### ASSIGNMENT
All that is required is the number of lines in this listing that hold "cheese".
** INFORMATION PROVIDED follows **
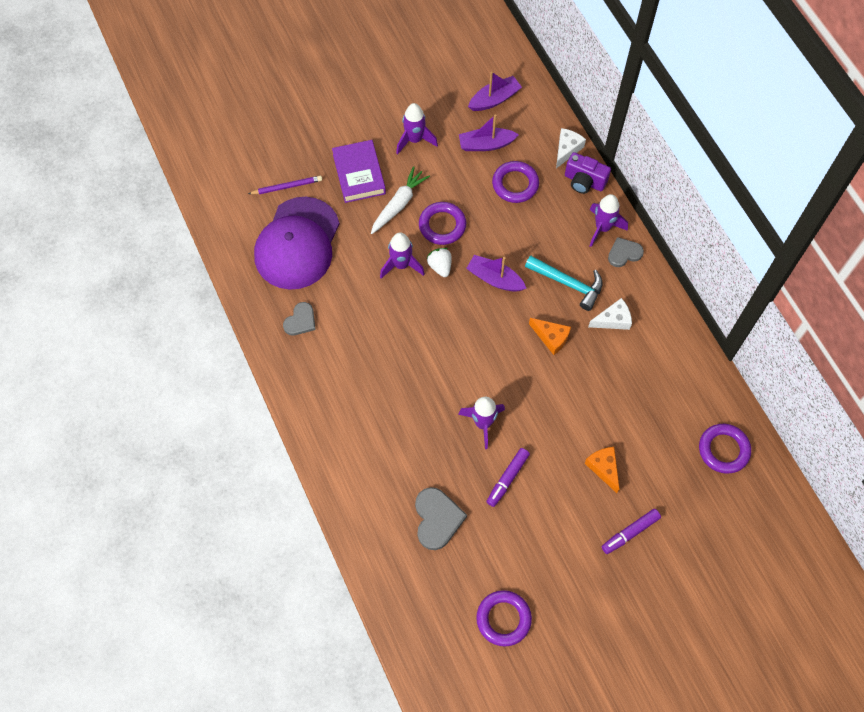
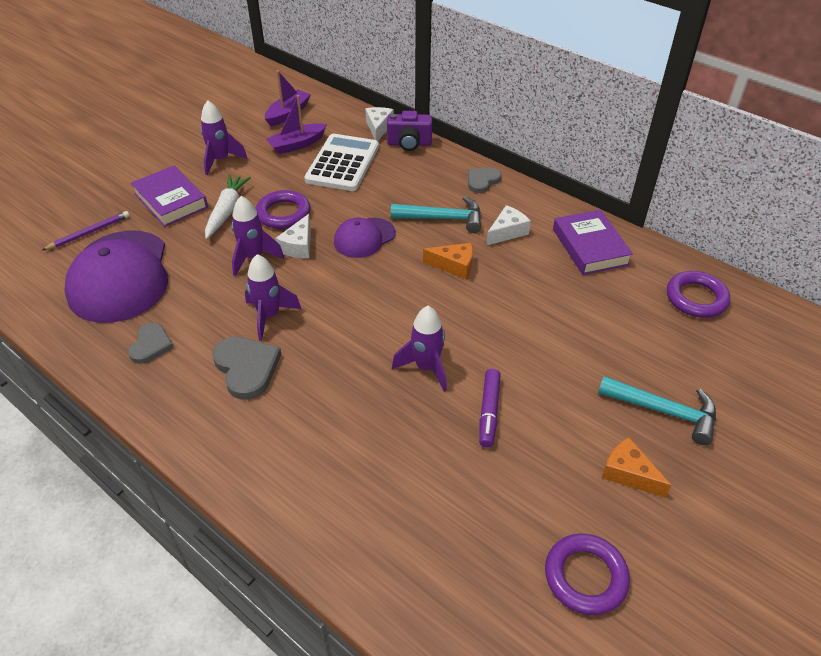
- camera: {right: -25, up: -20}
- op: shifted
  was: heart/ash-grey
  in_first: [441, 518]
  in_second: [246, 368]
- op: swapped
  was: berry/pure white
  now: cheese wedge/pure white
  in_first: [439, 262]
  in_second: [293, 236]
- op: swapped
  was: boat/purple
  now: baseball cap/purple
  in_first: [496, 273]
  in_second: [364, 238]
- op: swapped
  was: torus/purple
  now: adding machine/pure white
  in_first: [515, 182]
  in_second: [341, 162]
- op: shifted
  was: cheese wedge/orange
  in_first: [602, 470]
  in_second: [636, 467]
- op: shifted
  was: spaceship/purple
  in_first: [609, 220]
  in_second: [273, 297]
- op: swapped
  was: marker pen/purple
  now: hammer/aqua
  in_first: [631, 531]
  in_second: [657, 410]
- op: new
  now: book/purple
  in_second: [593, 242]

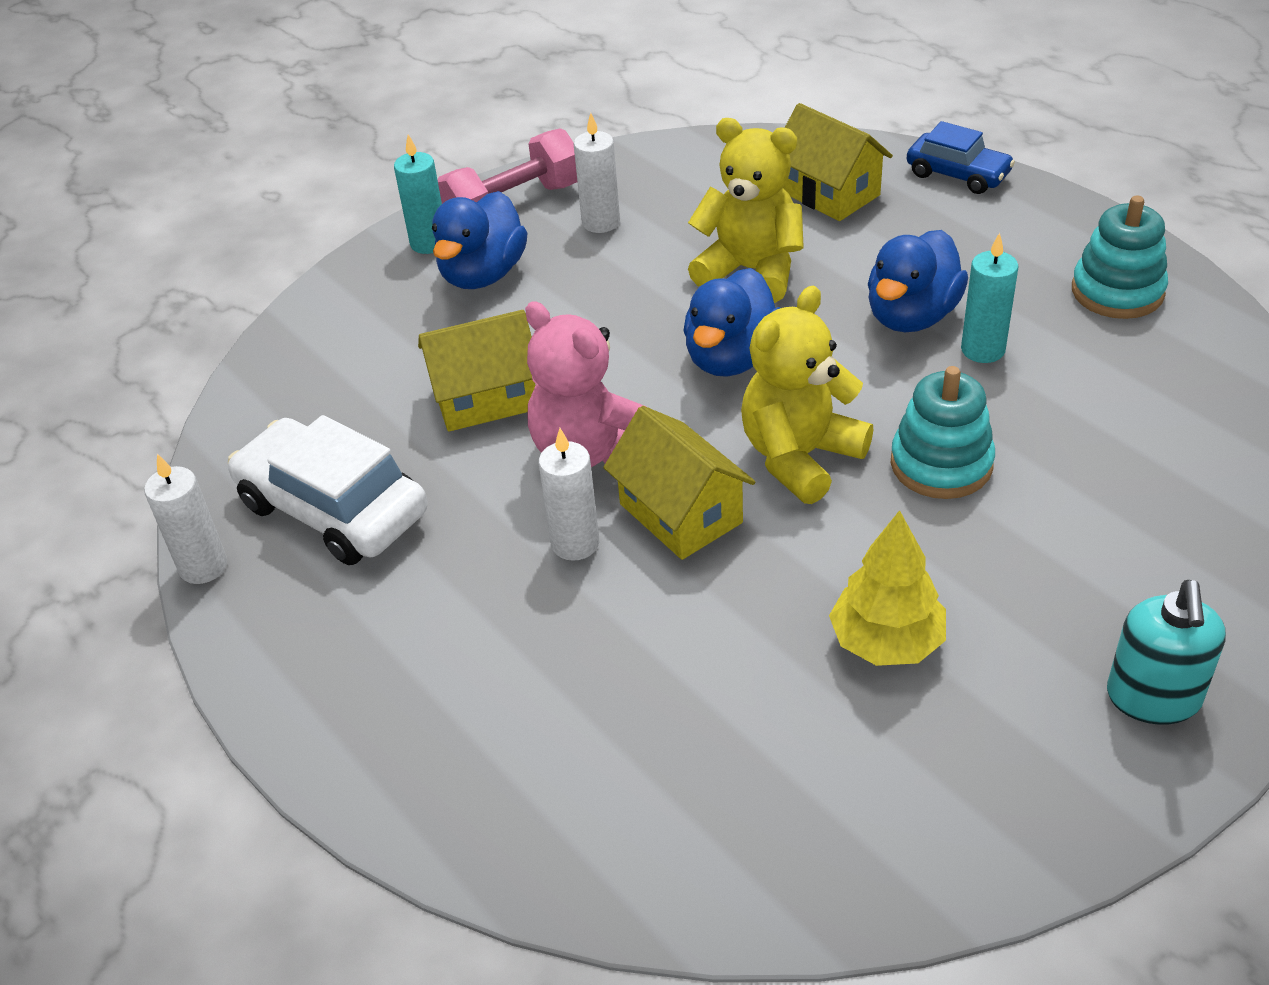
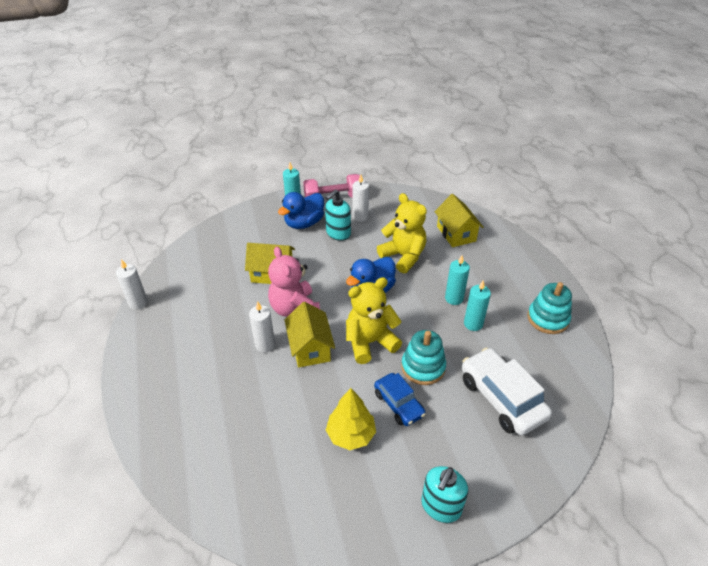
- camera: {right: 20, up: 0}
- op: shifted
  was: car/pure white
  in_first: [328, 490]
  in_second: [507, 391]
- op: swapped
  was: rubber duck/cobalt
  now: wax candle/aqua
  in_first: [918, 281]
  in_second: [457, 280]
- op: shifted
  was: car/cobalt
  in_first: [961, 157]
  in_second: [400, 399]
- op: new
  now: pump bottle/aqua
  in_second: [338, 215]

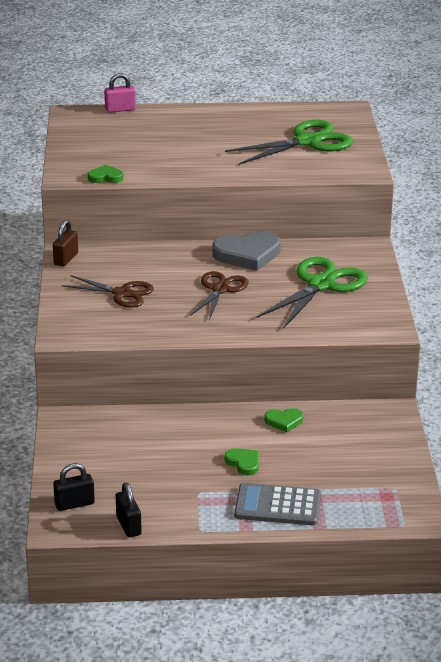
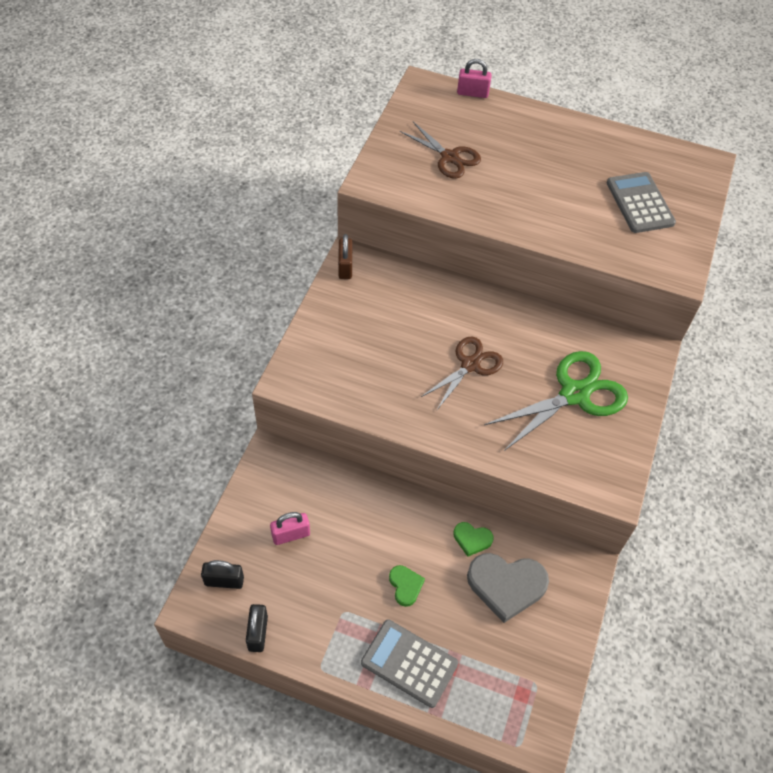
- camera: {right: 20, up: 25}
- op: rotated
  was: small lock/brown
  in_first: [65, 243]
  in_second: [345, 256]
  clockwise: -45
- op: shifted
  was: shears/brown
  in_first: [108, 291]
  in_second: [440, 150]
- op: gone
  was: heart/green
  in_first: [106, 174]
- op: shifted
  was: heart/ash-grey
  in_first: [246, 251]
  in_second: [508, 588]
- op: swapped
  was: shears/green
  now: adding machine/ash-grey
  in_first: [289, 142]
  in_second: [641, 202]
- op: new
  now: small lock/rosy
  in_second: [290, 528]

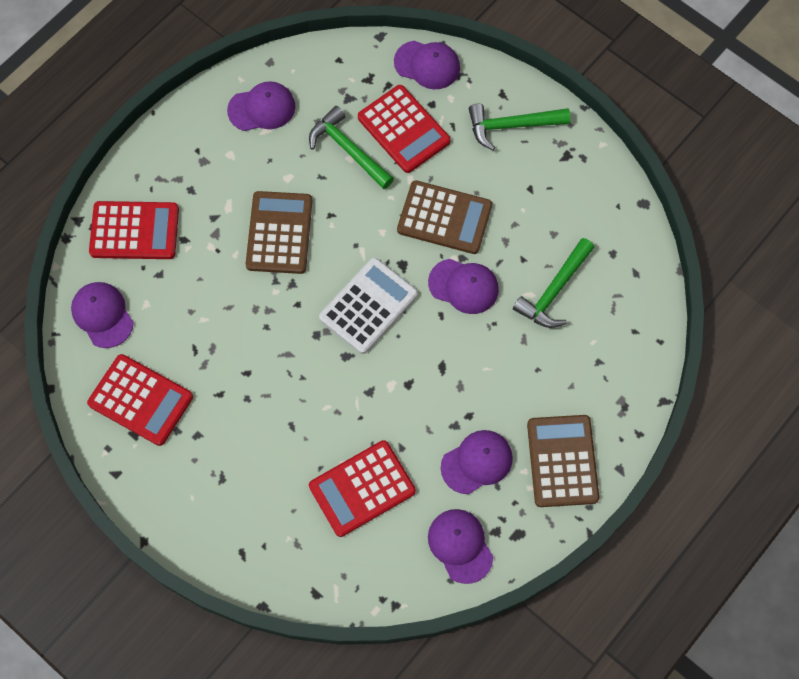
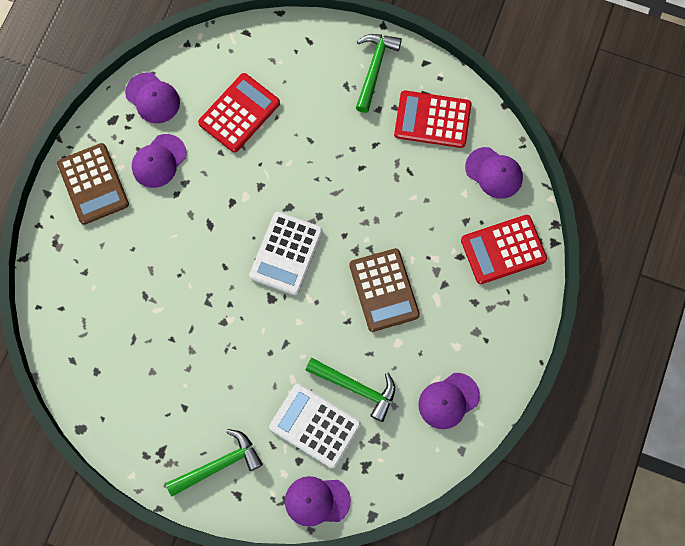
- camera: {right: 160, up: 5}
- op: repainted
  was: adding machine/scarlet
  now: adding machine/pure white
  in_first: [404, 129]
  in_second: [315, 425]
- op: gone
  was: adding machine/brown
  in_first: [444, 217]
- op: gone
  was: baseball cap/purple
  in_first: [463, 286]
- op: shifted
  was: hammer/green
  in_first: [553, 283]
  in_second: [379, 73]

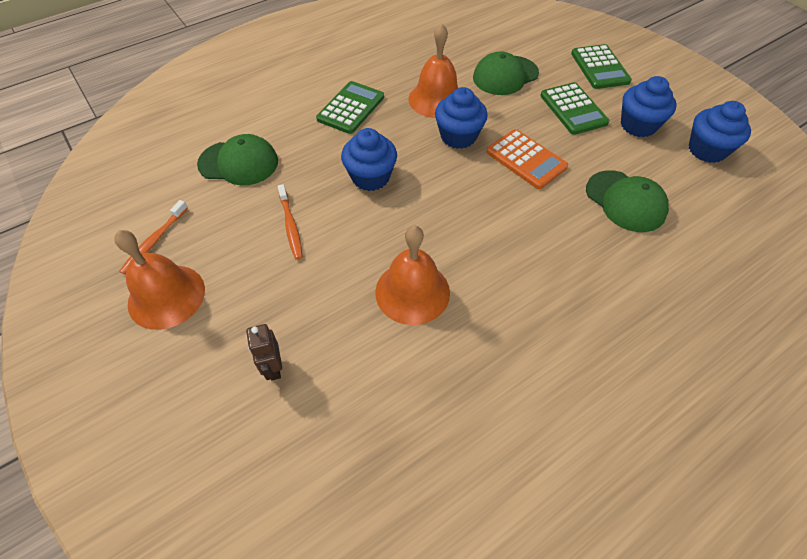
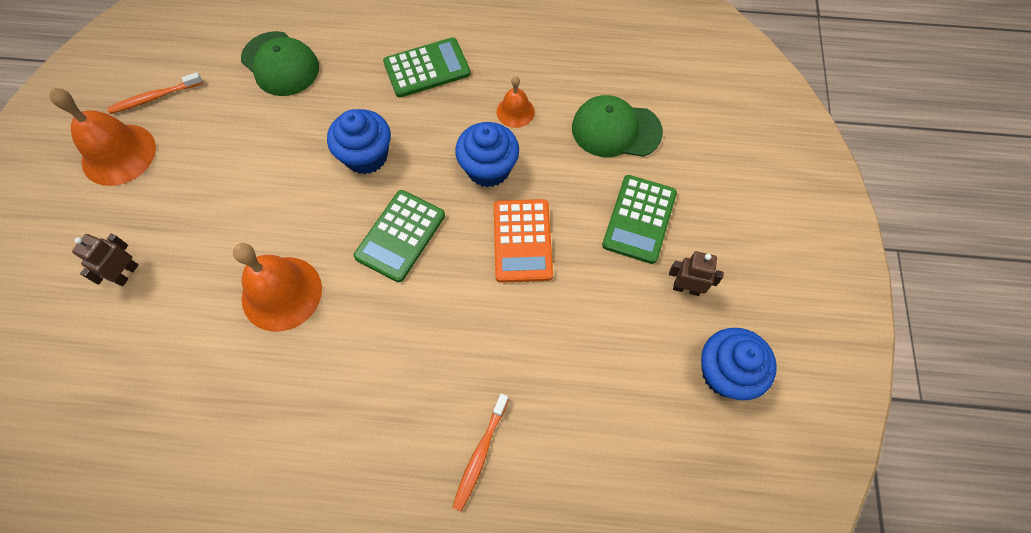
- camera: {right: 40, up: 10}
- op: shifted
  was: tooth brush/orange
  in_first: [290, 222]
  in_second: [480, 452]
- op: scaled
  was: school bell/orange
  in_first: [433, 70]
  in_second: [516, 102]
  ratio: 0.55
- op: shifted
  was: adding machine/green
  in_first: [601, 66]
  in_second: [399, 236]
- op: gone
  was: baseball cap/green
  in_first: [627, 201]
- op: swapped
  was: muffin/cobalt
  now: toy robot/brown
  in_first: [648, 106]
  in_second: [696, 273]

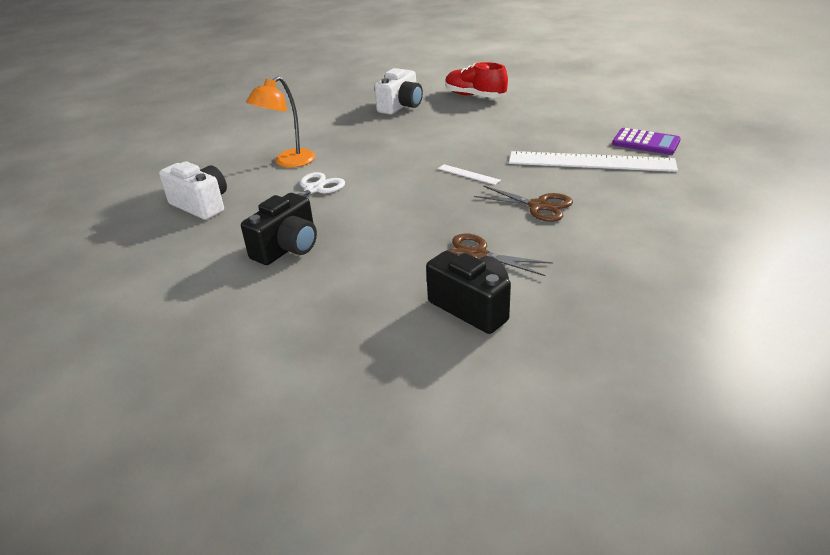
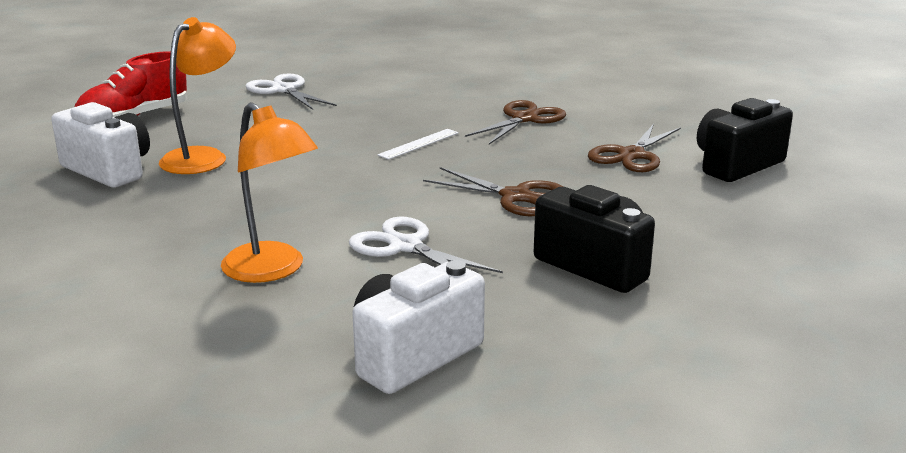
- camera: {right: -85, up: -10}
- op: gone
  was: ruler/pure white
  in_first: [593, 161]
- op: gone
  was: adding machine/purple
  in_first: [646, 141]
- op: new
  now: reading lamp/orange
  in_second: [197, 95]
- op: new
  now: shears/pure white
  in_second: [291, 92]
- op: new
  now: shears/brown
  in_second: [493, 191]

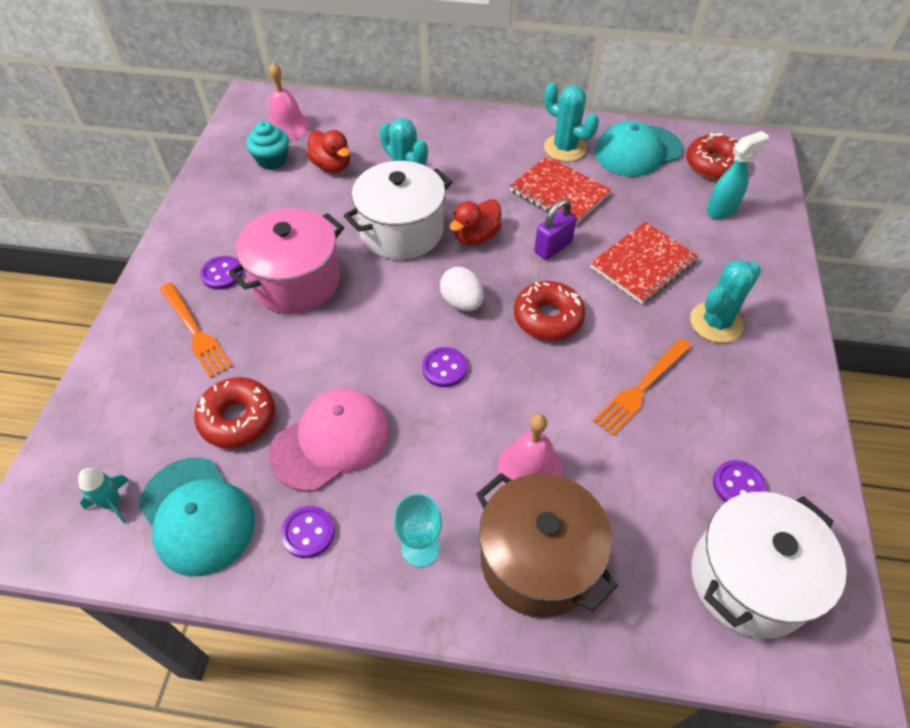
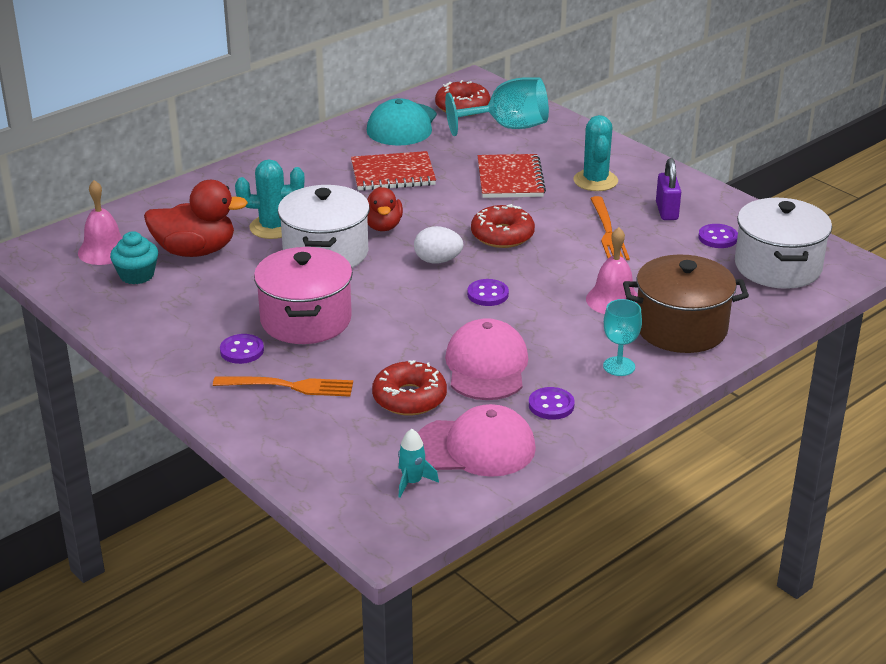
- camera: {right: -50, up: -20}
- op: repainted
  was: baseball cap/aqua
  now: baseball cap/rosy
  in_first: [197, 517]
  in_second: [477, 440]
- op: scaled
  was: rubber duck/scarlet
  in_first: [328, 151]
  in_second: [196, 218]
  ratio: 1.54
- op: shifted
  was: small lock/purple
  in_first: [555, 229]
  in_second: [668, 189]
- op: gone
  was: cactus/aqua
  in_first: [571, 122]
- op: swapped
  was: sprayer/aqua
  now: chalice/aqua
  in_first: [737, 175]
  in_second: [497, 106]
** End of INFORMATION PROVIDED **
### RESPONSE AREA
2